## Problem statement:
Return the data exactly, apart from leaving out the pictures.

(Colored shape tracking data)

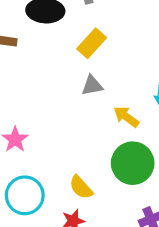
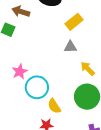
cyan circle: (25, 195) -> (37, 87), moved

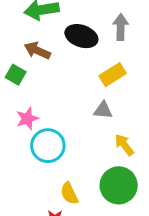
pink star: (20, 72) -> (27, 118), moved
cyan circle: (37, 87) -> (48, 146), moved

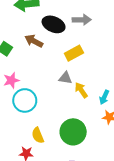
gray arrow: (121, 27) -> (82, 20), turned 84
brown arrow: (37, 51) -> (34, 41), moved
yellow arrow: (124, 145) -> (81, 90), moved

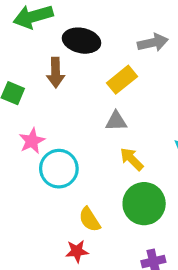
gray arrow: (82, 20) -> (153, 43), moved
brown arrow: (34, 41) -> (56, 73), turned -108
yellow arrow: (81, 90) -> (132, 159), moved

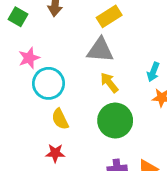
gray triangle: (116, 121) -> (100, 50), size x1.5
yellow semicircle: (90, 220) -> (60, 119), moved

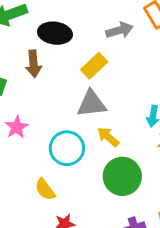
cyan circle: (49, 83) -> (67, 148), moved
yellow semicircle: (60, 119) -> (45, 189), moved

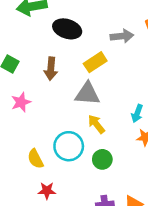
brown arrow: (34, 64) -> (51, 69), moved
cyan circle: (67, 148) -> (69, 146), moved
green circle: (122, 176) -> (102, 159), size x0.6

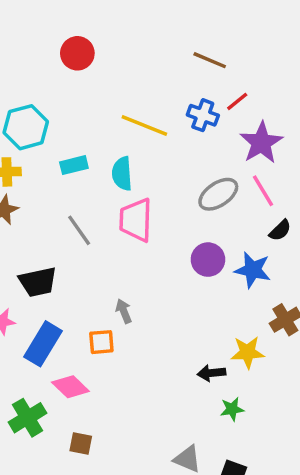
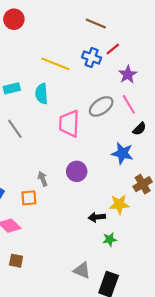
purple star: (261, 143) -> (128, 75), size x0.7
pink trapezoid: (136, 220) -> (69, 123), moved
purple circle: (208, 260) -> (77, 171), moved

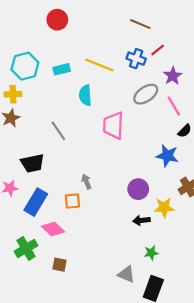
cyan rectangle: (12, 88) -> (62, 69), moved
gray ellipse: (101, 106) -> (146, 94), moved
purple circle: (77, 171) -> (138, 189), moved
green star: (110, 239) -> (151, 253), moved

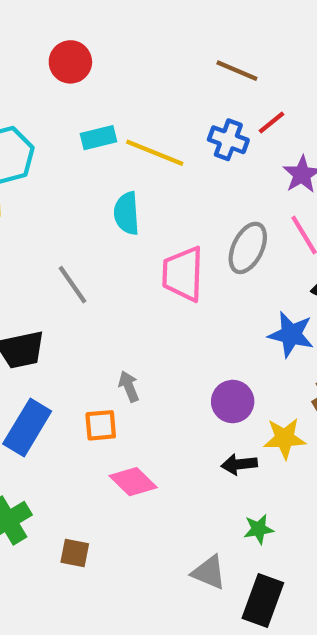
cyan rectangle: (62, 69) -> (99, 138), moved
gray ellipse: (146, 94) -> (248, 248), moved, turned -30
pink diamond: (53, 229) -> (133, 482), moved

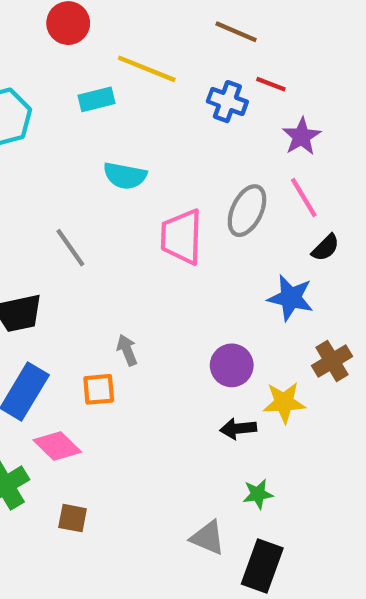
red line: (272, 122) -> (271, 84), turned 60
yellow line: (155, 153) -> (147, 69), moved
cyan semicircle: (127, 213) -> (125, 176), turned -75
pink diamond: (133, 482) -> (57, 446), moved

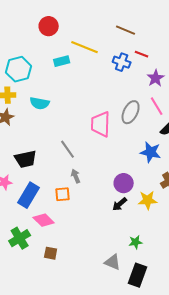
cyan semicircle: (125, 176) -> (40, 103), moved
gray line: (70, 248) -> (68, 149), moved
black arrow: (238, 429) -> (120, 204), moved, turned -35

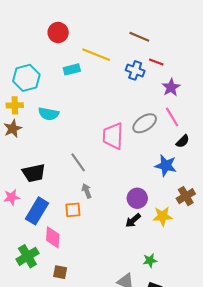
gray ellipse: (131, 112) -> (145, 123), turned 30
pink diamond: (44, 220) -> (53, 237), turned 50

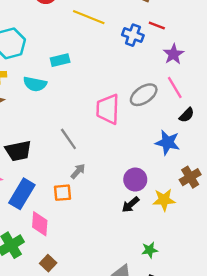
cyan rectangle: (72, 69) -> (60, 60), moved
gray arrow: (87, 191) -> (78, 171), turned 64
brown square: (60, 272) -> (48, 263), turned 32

## Exercise solution:
cyan circle: (25, 195) -> (37, 87), moved

pink star: (20, 72) -> (27, 118), moved
cyan circle: (37, 87) -> (48, 146), moved

gray arrow: (121, 27) -> (82, 20), turned 84
brown arrow: (37, 51) -> (34, 41), moved
yellow arrow: (124, 145) -> (81, 90), moved

gray arrow: (82, 20) -> (153, 43), moved
brown arrow: (34, 41) -> (56, 73), turned -108
yellow arrow: (81, 90) -> (132, 159), moved

gray triangle: (116, 121) -> (100, 50), size x1.5
yellow semicircle: (90, 220) -> (60, 119), moved

cyan circle: (49, 83) -> (67, 148), moved
yellow semicircle: (60, 119) -> (45, 189), moved

brown arrow: (34, 64) -> (51, 69), moved
cyan circle: (67, 148) -> (69, 146), moved
green circle: (122, 176) -> (102, 159), size x0.6

purple star: (261, 143) -> (128, 75), size x0.7
pink trapezoid: (136, 220) -> (69, 123), moved
purple circle: (208, 260) -> (77, 171), moved

cyan rectangle: (12, 88) -> (62, 69), moved
gray ellipse: (101, 106) -> (146, 94), moved
purple circle: (77, 171) -> (138, 189), moved
green star: (110, 239) -> (151, 253), moved

cyan rectangle: (62, 69) -> (99, 138), moved
gray ellipse: (146, 94) -> (248, 248), moved, turned -30
pink diamond: (53, 229) -> (133, 482), moved

red line: (272, 122) -> (271, 84), turned 60
yellow line: (155, 153) -> (147, 69), moved
cyan semicircle: (127, 213) -> (125, 176), turned -75
pink diamond: (133, 482) -> (57, 446), moved

cyan semicircle: (125, 176) -> (40, 103), moved
gray line: (70, 248) -> (68, 149), moved
black arrow: (238, 429) -> (120, 204), moved, turned -35

gray ellipse: (131, 112) -> (145, 123), turned 30
pink diamond: (44, 220) -> (53, 237), turned 50

cyan rectangle: (72, 69) -> (60, 60), moved
gray arrow: (87, 191) -> (78, 171), turned 64
brown square: (60, 272) -> (48, 263), turned 32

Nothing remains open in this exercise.